__EXERCISE AIM__:
Below this sentence is a listing; return exactly its lines from the one with "(563, 125) = (738, 351): brown" to the one with "(771, 447) = (440, 524): purple", both kept, and nothing more.

◆ ◆ ◆ ◆ ◆ ◆ ◆

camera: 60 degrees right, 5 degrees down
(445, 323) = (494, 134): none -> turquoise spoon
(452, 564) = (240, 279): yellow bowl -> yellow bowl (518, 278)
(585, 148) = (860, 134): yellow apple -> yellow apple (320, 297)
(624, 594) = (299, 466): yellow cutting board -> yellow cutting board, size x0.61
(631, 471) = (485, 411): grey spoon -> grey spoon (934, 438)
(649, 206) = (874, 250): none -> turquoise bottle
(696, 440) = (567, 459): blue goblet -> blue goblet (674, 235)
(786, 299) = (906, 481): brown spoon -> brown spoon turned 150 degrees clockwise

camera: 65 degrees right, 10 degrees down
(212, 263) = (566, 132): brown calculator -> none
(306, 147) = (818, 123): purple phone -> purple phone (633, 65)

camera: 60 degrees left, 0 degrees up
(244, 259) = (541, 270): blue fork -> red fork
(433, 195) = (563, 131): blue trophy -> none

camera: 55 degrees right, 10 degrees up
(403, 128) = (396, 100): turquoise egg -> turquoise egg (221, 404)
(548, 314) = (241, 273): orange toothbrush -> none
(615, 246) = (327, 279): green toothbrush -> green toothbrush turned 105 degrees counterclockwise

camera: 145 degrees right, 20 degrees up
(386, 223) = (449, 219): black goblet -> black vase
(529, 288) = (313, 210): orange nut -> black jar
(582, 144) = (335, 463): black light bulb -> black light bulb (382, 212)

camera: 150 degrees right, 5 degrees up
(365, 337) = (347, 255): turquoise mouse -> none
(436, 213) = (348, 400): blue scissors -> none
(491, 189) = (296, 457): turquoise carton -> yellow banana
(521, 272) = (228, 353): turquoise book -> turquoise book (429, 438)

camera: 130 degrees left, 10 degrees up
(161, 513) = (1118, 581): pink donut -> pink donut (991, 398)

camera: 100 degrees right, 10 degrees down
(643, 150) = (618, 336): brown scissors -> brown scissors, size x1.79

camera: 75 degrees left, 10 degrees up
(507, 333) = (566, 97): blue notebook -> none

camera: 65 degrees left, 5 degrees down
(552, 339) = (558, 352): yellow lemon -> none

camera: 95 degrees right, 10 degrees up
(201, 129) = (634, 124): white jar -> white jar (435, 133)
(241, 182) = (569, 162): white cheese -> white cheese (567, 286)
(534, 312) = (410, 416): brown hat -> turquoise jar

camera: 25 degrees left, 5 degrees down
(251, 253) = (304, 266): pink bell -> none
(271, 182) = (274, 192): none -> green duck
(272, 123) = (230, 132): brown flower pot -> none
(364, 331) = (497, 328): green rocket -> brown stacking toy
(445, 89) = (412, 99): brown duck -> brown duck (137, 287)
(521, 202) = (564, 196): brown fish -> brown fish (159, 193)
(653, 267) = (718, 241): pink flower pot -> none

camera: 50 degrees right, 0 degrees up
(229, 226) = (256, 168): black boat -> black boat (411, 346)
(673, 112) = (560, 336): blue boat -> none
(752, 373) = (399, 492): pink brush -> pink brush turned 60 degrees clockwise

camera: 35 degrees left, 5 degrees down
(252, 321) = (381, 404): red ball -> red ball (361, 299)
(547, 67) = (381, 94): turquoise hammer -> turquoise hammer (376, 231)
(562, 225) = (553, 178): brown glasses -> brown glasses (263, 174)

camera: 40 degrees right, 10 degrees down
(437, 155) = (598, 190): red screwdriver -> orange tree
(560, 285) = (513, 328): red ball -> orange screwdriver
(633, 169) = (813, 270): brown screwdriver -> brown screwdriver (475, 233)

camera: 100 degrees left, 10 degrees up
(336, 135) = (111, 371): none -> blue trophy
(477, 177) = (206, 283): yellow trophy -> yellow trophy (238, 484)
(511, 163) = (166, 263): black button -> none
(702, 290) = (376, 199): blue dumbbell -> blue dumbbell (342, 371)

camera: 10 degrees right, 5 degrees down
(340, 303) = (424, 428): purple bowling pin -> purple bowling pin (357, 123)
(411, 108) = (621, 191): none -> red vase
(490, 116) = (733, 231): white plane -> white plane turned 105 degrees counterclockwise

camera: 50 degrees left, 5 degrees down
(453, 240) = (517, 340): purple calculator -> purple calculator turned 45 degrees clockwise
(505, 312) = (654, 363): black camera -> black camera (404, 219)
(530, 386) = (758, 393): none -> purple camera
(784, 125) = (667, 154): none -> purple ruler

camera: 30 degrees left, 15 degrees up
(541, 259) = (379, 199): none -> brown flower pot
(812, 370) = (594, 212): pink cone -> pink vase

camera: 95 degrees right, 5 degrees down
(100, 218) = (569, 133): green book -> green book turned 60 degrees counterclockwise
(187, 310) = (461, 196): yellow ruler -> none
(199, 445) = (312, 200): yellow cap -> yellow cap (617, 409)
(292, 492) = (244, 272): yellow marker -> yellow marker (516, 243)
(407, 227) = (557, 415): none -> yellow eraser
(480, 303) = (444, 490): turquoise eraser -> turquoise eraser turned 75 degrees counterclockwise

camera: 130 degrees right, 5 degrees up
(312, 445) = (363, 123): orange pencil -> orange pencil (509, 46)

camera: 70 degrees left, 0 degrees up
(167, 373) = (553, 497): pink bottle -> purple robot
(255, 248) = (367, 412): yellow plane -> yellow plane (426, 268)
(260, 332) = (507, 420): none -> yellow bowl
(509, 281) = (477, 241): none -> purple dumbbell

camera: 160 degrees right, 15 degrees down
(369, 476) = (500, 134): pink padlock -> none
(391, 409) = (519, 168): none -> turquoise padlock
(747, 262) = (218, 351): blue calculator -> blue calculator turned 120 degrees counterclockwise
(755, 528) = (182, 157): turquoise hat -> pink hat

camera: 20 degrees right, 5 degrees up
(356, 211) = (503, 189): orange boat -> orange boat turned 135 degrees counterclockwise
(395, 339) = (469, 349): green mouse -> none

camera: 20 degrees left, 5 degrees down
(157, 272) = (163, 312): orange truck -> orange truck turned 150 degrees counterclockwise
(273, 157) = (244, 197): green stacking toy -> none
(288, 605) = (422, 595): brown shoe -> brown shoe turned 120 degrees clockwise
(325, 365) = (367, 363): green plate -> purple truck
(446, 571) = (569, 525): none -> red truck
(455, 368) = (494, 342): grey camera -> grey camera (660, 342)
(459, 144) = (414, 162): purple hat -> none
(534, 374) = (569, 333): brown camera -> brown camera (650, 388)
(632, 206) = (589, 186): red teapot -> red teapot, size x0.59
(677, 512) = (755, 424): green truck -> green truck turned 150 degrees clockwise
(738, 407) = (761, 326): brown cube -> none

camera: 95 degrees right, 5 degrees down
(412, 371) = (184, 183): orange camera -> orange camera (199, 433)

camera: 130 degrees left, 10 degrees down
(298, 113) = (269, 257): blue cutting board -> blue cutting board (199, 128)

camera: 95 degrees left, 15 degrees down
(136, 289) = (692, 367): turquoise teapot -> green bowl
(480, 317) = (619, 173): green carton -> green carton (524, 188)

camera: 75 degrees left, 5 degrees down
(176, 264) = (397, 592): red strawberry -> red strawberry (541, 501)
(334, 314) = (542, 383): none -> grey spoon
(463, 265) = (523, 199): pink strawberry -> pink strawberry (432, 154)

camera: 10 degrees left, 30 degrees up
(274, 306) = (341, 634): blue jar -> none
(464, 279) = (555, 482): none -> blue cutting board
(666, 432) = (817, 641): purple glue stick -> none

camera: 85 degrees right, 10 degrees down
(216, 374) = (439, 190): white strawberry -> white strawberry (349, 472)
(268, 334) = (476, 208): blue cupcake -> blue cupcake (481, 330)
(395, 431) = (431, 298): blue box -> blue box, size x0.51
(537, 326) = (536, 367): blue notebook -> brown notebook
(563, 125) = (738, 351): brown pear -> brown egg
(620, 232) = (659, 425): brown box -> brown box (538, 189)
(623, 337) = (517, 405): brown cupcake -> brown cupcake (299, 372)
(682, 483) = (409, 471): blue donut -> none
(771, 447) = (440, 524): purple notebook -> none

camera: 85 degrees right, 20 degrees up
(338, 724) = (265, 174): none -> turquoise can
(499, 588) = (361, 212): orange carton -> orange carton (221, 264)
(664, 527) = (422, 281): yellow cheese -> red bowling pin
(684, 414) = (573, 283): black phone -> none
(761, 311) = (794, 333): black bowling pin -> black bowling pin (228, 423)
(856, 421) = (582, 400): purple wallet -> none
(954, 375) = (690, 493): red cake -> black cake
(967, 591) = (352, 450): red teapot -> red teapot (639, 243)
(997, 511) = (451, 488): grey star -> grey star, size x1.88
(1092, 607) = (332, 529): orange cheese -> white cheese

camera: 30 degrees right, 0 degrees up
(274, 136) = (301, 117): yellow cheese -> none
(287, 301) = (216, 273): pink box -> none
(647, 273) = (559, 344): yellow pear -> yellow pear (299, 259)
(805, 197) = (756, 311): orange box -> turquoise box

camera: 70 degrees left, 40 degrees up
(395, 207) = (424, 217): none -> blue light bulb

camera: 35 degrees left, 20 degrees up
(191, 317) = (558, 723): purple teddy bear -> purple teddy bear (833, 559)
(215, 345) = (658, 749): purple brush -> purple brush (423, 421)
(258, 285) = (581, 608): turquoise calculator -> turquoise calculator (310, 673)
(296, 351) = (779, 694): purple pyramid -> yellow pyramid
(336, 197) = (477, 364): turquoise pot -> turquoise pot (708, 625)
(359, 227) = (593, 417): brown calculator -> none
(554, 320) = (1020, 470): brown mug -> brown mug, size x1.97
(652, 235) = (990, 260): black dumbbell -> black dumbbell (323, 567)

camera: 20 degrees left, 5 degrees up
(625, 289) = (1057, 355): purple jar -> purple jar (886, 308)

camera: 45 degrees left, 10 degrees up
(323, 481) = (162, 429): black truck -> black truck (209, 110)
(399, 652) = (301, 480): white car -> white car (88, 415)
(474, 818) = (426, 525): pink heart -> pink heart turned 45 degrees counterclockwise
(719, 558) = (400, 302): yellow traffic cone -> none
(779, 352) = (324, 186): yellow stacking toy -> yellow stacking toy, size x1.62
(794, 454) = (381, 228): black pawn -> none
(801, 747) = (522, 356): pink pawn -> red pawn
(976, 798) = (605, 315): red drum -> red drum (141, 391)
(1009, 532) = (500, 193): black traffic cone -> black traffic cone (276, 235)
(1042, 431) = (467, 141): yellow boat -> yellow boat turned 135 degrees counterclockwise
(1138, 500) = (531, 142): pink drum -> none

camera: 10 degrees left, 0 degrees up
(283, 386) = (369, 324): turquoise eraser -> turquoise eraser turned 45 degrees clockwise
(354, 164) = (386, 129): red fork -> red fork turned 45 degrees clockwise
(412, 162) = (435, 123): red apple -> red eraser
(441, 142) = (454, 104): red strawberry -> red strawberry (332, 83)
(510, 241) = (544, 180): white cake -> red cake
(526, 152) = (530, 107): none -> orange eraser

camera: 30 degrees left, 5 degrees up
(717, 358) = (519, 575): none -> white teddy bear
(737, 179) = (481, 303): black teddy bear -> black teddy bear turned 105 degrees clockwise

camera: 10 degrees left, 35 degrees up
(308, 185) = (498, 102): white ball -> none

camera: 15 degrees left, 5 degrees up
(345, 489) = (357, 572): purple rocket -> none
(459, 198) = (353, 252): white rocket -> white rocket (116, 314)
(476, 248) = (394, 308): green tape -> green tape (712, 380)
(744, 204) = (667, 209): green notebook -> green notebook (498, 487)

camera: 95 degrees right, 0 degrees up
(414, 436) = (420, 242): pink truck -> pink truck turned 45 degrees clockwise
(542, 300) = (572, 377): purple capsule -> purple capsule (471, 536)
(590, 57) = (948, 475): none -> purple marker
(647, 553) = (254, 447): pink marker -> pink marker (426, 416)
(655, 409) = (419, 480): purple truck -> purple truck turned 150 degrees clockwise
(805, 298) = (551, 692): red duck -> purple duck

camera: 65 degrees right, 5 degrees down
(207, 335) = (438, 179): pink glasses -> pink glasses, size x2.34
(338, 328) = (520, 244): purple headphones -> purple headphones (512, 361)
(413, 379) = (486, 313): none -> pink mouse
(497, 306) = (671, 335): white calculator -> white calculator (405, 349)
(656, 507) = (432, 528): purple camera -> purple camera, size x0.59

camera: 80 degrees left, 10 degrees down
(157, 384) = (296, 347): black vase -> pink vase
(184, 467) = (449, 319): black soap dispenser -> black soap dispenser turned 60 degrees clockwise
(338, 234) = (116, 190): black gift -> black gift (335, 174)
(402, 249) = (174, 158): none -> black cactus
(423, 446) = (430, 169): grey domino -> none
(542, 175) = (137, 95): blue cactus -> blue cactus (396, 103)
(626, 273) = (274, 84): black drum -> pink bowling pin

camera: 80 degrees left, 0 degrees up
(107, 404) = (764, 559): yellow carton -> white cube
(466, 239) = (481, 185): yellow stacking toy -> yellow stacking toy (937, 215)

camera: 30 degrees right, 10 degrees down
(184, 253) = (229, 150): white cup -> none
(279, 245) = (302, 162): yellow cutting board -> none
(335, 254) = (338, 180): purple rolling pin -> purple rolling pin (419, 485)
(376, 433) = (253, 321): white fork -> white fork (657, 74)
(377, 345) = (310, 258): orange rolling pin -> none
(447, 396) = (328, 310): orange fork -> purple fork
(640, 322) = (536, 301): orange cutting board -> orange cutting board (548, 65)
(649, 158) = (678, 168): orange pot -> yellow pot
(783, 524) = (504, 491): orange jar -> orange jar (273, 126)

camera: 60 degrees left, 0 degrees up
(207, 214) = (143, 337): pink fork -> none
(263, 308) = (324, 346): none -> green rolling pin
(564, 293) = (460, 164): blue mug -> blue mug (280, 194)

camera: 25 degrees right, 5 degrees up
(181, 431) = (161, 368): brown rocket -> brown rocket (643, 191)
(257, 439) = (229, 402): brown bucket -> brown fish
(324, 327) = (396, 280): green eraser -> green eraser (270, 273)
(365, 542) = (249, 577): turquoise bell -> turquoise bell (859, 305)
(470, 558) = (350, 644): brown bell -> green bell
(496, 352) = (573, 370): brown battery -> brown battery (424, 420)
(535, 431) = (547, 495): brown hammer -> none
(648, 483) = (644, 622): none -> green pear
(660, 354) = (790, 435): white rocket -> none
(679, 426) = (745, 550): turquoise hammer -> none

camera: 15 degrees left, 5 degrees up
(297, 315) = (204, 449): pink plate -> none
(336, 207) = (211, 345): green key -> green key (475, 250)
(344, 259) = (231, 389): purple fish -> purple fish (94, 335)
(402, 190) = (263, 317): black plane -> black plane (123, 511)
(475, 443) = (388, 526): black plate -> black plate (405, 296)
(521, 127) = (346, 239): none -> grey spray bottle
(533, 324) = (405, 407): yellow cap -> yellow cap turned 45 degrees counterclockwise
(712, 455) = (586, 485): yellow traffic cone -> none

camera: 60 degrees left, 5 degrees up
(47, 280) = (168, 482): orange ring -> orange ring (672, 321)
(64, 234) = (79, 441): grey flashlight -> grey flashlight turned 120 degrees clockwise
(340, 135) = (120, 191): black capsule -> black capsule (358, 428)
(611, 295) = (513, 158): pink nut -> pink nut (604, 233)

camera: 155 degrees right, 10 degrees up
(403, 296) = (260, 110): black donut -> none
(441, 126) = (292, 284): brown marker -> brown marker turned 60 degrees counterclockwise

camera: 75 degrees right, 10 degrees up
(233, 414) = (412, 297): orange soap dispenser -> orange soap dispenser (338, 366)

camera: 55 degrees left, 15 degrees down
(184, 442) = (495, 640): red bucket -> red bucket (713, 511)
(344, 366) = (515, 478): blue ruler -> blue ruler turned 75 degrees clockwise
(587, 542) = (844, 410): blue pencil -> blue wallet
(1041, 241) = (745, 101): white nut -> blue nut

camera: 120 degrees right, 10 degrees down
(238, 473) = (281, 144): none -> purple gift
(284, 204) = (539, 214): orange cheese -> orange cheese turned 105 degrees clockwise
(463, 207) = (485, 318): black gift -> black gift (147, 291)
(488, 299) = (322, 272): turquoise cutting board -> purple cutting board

◆ ◆ ◆ ◆ ◆ ◆ ◆

__TASK ANSWER__:
(563, 125) = (738, 351): brown pear -> brown egg
(620, 232) = (659, 425): brown box -> brown box (538, 189)
(623, 337) = (517, 405): brown cupcake -> brown cupcake (299, 372)
(682, 483) = (409, 471): blue donut -> none
(771, 447) = (440, 524): purple notebook -> none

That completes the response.